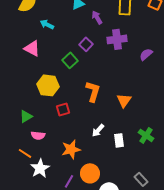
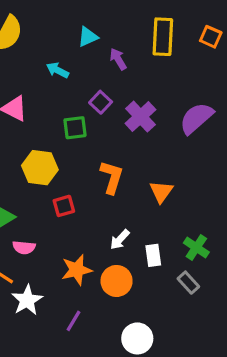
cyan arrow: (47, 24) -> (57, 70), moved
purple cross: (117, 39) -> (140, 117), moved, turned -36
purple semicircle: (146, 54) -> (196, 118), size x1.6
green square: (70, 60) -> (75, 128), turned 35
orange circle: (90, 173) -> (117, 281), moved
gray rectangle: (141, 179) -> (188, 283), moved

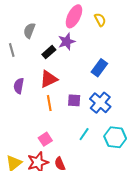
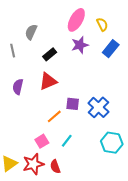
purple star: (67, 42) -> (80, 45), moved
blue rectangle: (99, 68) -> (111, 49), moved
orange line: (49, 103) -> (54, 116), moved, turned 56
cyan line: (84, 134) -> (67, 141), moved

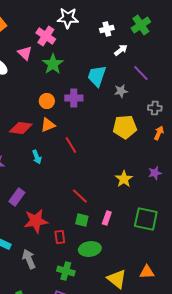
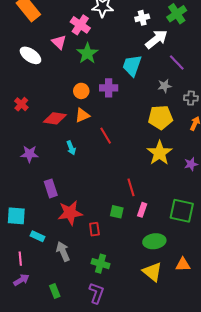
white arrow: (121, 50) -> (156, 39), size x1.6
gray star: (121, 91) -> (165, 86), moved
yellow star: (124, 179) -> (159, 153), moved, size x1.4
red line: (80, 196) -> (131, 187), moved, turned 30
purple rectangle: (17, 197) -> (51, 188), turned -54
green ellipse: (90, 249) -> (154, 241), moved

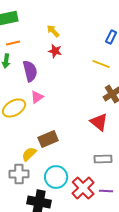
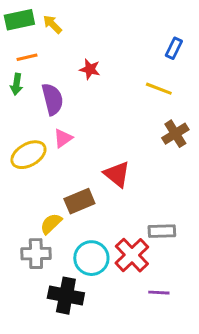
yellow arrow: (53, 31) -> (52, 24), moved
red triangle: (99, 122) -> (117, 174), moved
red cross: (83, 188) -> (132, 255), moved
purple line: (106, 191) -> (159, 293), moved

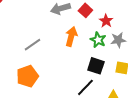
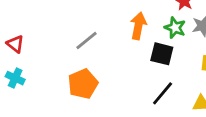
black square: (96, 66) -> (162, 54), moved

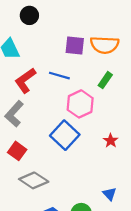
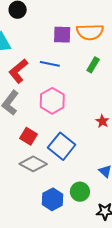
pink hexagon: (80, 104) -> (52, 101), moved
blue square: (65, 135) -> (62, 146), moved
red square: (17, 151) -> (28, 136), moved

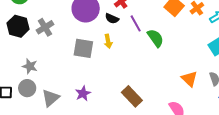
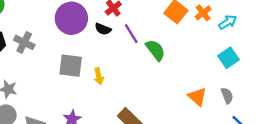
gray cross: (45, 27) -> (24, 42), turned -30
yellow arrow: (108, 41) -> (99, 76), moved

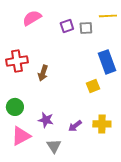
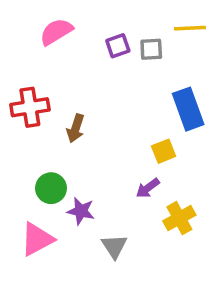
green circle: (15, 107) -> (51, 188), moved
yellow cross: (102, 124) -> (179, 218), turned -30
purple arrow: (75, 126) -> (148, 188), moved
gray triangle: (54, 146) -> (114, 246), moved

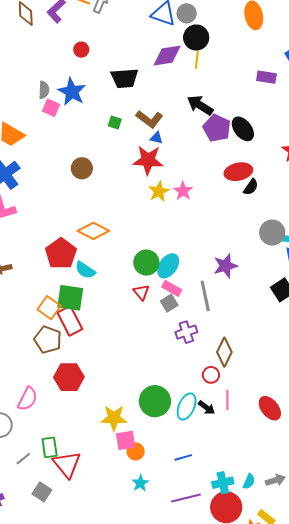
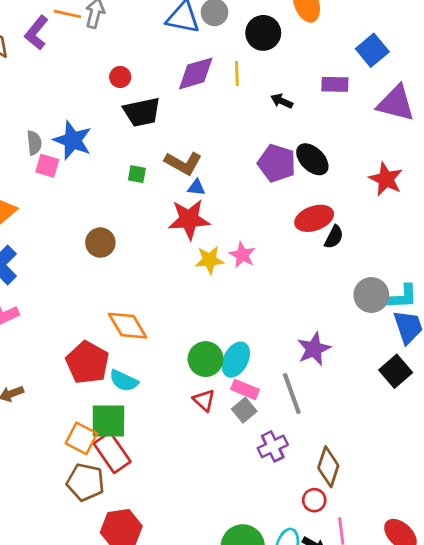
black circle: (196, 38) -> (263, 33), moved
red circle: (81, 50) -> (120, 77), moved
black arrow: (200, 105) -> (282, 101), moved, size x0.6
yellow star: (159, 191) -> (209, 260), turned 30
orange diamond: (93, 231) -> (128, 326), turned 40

------------

## What you are asked to do
Recreate the listing above word for word, dropping each picture it contains.

## Output of the exercise
cyan arrow: (47, 24) -> (57, 70), moved
purple cross: (117, 39) -> (140, 117), moved, turned -36
purple semicircle: (146, 54) -> (196, 118), size x1.6
green square: (70, 60) -> (75, 128), turned 35
orange circle: (90, 173) -> (117, 281), moved
gray rectangle: (141, 179) -> (188, 283), moved

purple star: (67, 42) -> (80, 45), moved
blue rectangle: (99, 68) -> (111, 49), moved
orange line: (49, 103) -> (54, 116), moved, turned 56
cyan line: (84, 134) -> (67, 141), moved

white arrow: (121, 50) -> (156, 39), size x1.6
gray star: (121, 91) -> (165, 86), moved
yellow star: (124, 179) -> (159, 153), moved, size x1.4
red line: (80, 196) -> (131, 187), moved, turned 30
purple rectangle: (17, 197) -> (51, 188), turned -54
green ellipse: (90, 249) -> (154, 241), moved

yellow arrow: (53, 31) -> (52, 24), moved
red triangle: (99, 122) -> (117, 174), moved
red cross: (83, 188) -> (132, 255), moved
purple line: (106, 191) -> (159, 293), moved

black square: (96, 66) -> (162, 54), moved

pink hexagon: (80, 104) -> (52, 101), moved
blue square: (65, 135) -> (62, 146), moved
red square: (17, 151) -> (28, 136), moved

gray cross: (45, 27) -> (24, 42), turned -30
yellow arrow: (108, 41) -> (99, 76), moved

green circle: (15, 107) -> (51, 188), moved
yellow cross: (102, 124) -> (179, 218), turned -30
purple arrow: (75, 126) -> (148, 188), moved
gray triangle: (54, 146) -> (114, 246), moved

black circle: (196, 38) -> (263, 33), moved
red circle: (81, 50) -> (120, 77), moved
black arrow: (200, 105) -> (282, 101), moved, size x0.6
yellow star: (159, 191) -> (209, 260), turned 30
orange diamond: (93, 231) -> (128, 326), turned 40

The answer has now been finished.